··· Material supplied

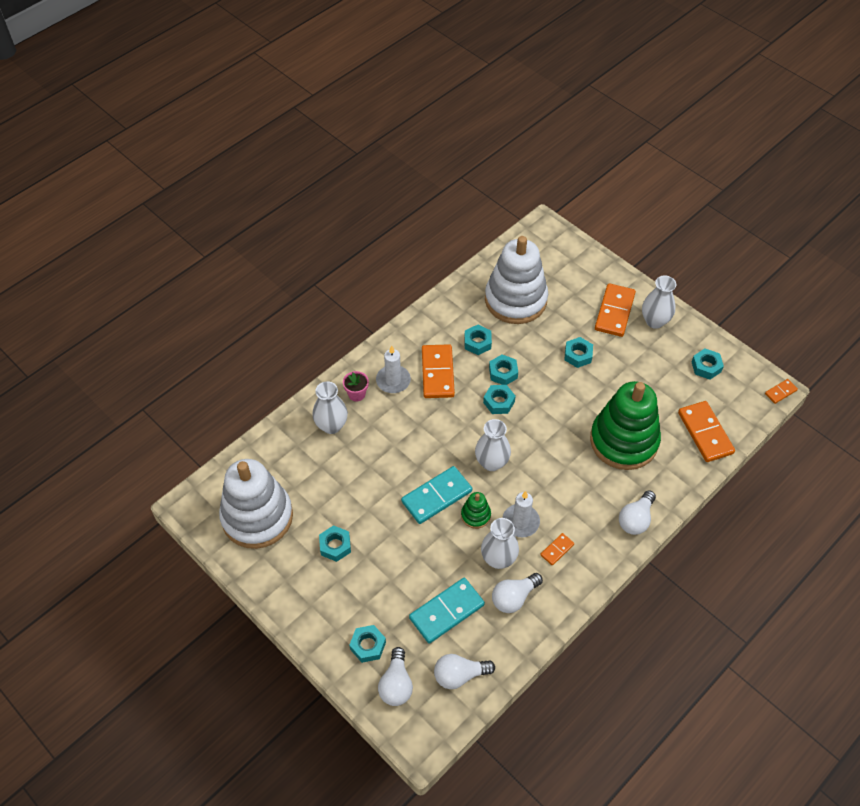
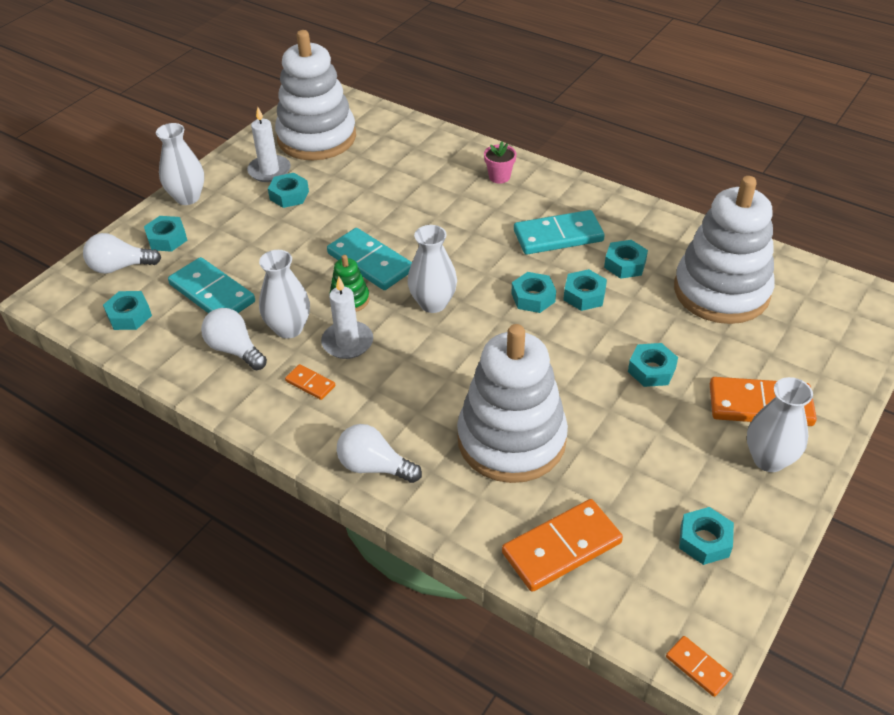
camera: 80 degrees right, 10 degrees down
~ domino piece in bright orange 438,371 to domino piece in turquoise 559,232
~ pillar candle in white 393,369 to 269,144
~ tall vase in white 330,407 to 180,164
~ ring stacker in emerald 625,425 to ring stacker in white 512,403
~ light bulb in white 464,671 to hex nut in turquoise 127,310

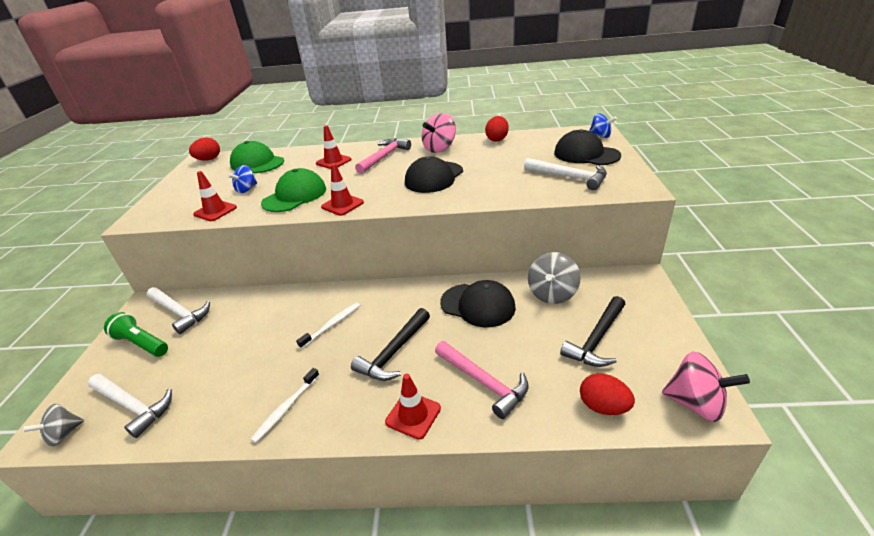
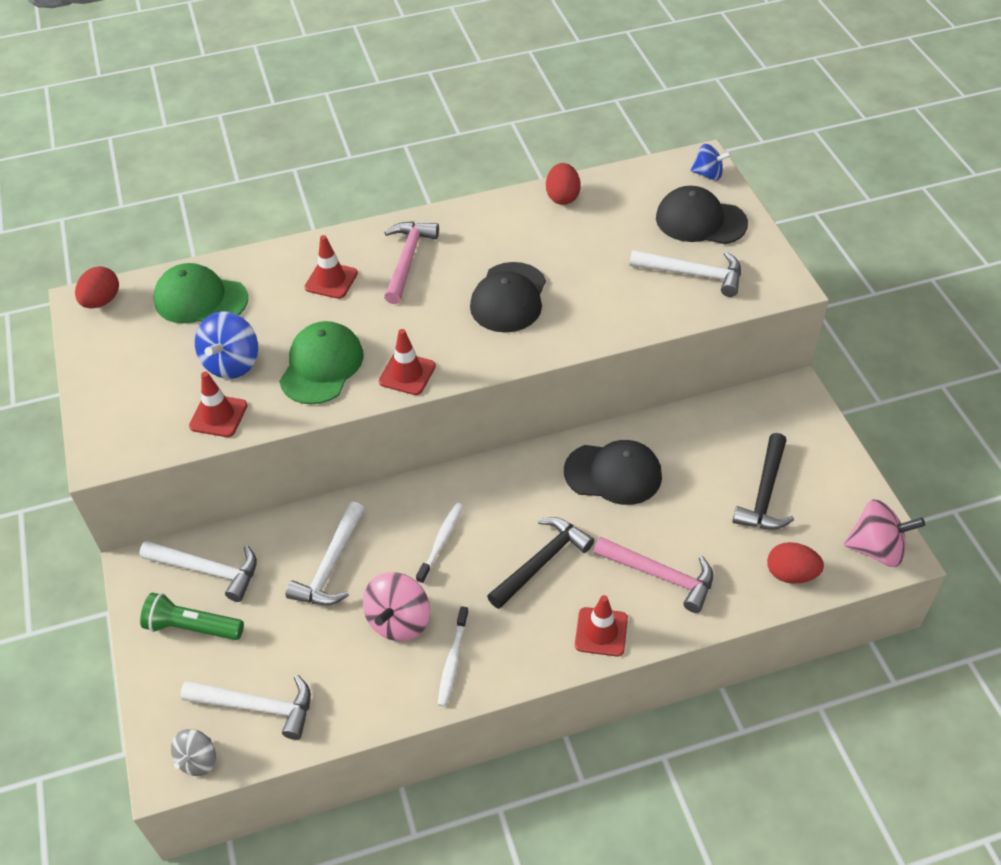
camera: 20 degrees left, 15 degrees up
~ toy top in rosy 439,133 to 396,606
~ toy top in cobalt 242,179 = 226,345 x1.55
- toy top in gray 554,278
~ claw hammer in black 390,344 = 540,563 150 degrees counterclockwise
+ claw hammer in white 325,553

······

Restate the records above in full, word for word. Keep pictures out.

* [Result for this task]:
camera: 80 degrees right, 10 degrees down
~ domino piece in bright orange 438,371 to domino piece in turquoise 559,232
~ pillar candle in white 393,369 to 269,144
~ tall vase in white 330,407 to 180,164
~ ring stacker in emerald 625,425 to ring stacker in white 512,403
~ light bulb in white 464,671 to hex nut in turquoise 127,310

camera: 20 degrees left, 15 degrees up
~ toy top in rosy 439,133 to 396,606
~ toy top in cobalt 242,179 = 226,345 x1.55
- toy top in gray 554,278
~ claw hammer in black 390,344 = 540,563 150 degrees counterclockwise
+ claw hammer in white 325,553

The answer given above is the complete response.